[Task requirements] Pick out the lines below with "blue" and list them.

[Data excerpt]
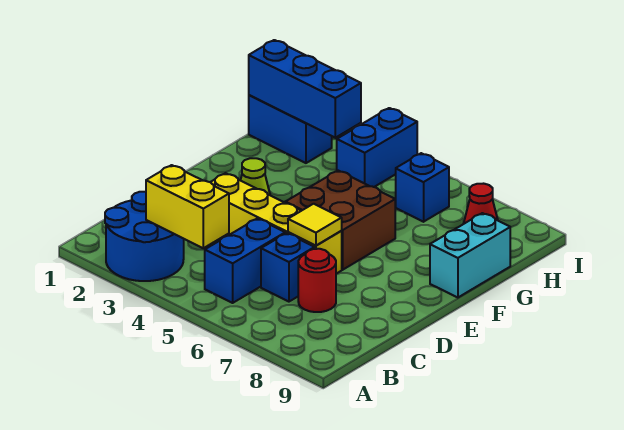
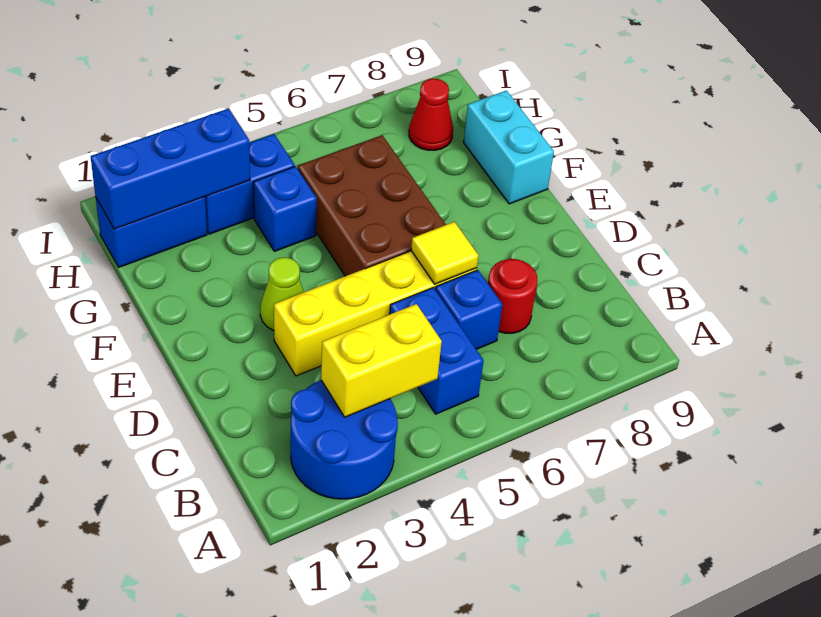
brown brick E5:F6 level 1 -> brown brick E5:G6 level 1
blue brick H4:I4 level 1 -> blue brick H3:H4 level 1
blue brick H6 level 1 -> blue brick G4 level 1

[Written reply]
blue brick H4:I4 level 1 -> blue brick H3:H4 level 1
blue brick H6 level 1 -> blue brick G4 level 1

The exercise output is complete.